**Exercise requirements:** The expected output is the complete data, reproduced exactly.

(Records from a data collection)
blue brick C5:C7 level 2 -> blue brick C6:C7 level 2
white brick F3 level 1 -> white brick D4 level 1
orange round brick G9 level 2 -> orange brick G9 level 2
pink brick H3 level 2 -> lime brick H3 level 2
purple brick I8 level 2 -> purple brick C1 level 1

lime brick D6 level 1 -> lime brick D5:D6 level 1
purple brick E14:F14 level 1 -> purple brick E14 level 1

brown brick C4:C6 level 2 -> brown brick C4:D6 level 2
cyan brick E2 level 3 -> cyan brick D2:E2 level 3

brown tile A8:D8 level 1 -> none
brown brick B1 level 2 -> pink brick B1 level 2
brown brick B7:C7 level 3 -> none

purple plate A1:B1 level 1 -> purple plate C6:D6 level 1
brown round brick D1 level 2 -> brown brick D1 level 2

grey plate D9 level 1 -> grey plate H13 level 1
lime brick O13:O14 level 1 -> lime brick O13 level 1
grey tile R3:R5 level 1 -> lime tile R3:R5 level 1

**Reply to the exercise:**
blue brick C5:C7 level 2 -> blue brick C6:C7 level 2
white brick F3 level 1 -> white brick D4 level 1
orange round brick G9 level 2 -> orange brick G9 level 2
pink brick H3 level 2 -> lime brick H3 level 2
purple brick I8 level 2 -> purple brick C1 level 1

lime brick D6 level 1 -> lime brick D5:D6 level 1
purple brick E14:F14 level 1 -> purple brick E14 level 1

brown brick C4:C6 level 2 -> brown brick C4:D6 level 2
cyan brick E2 level 3 -> cyan brick D2:E2 level 3

brown tile A8:D8 level 1 -> none
brown brick B1 level 2 -> pink brick B1 level 2
brown brick B7:C7 level 3 -> none

purple plate A1:B1 level 1 -> purple plate C6:D6 level 1
brown round brick D1 level 2 -> brown brick D1 level 2

grey plate D9 level 1 -> grey plate H13 level 1
lime brick O13:O14 level 1 -> lime brick O13 level 1
grey tile R3:R5 level 1 -> lime tile R3:R5 level 1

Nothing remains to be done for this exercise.